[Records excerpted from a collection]
>> BEGIN

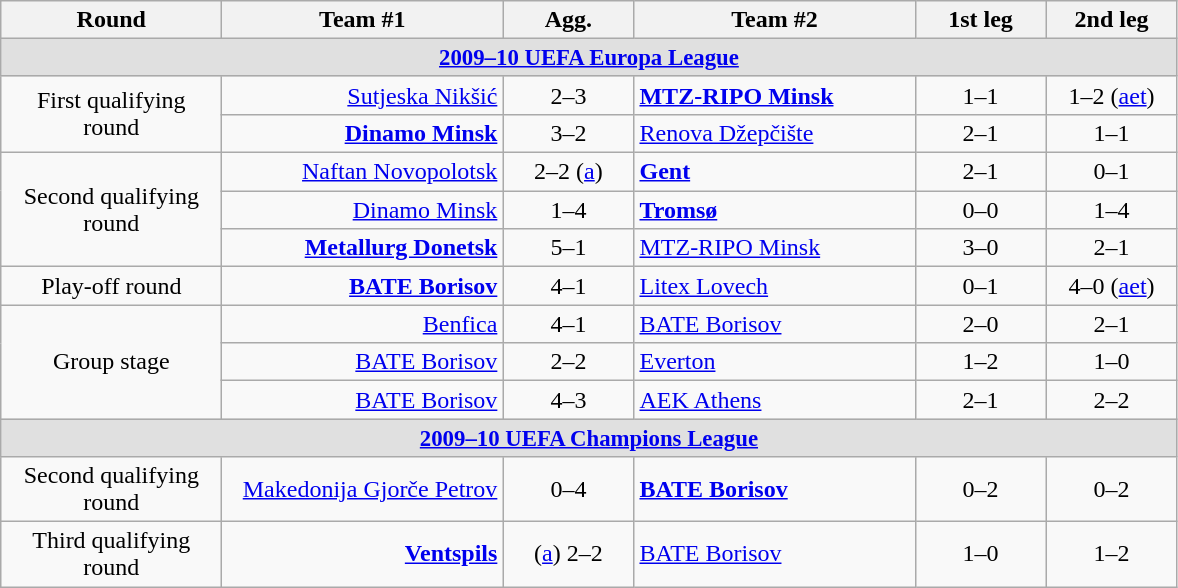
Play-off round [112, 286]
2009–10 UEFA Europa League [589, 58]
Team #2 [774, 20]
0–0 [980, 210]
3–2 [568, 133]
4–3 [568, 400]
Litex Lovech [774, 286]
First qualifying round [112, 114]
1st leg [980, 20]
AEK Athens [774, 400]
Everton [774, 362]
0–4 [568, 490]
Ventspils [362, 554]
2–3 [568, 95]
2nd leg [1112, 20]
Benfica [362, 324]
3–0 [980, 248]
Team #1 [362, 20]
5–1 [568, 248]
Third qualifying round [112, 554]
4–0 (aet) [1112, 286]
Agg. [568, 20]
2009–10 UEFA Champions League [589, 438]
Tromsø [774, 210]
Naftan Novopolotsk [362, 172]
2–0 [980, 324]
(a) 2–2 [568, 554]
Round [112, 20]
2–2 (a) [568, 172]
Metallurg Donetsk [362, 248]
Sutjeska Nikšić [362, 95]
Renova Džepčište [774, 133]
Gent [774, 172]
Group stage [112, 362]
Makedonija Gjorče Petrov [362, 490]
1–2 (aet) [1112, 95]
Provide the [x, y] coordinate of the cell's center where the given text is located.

>> END
>> BEGIN

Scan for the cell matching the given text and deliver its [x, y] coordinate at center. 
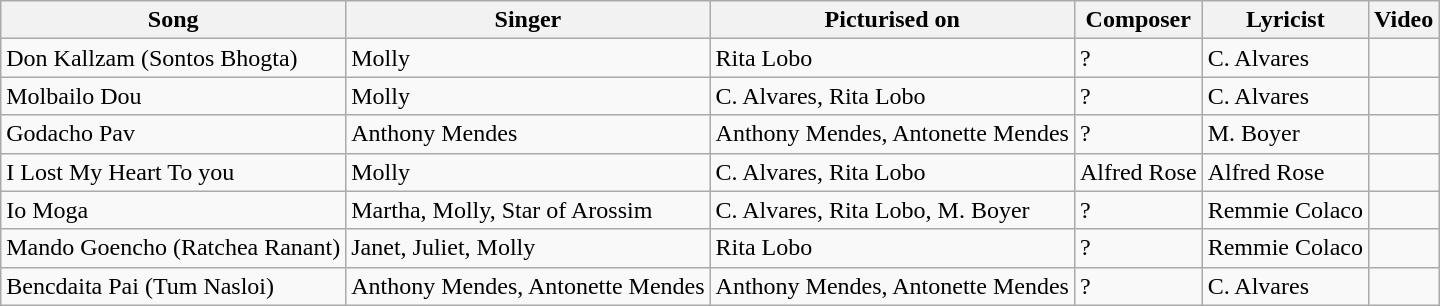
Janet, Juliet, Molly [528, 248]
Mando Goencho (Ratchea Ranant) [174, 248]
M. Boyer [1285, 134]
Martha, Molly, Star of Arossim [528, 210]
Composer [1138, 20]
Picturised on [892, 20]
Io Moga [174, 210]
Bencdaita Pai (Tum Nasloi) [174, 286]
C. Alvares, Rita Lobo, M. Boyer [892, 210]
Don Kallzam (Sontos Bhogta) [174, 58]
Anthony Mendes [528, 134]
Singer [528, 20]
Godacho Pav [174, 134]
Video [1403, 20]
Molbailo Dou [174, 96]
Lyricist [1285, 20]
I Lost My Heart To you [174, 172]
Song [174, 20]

>> END

Can you write out, word for word, everything in the listing from the line containing "Play-off round [112, 286]" down to the line containing "2–0 [980, 324]", with both of those lines included?

Task solution:
Play-off round [112, 286]
2009–10 UEFA Europa League [589, 58]
Team #2 [774, 20]
0–0 [980, 210]
3–2 [568, 133]
4–3 [568, 400]
Litex Lovech [774, 286]
First qualifying round [112, 114]
1st leg [980, 20]
AEK Athens [774, 400]
Everton [774, 362]
0–4 [568, 490]
Ventspils [362, 554]
2–3 [568, 95]
2nd leg [1112, 20]
Benfica [362, 324]
3–0 [980, 248]
Team #1 [362, 20]
5–1 [568, 248]
Third qualifying round [112, 554]
4–0 (aet) [1112, 286]
Agg. [568, 20]
2009–10 UEFA Champions League [589, 438]
Tromsø [774, 210]
Naftan Novopolotsk [362, 172]
2–0 [980, 324]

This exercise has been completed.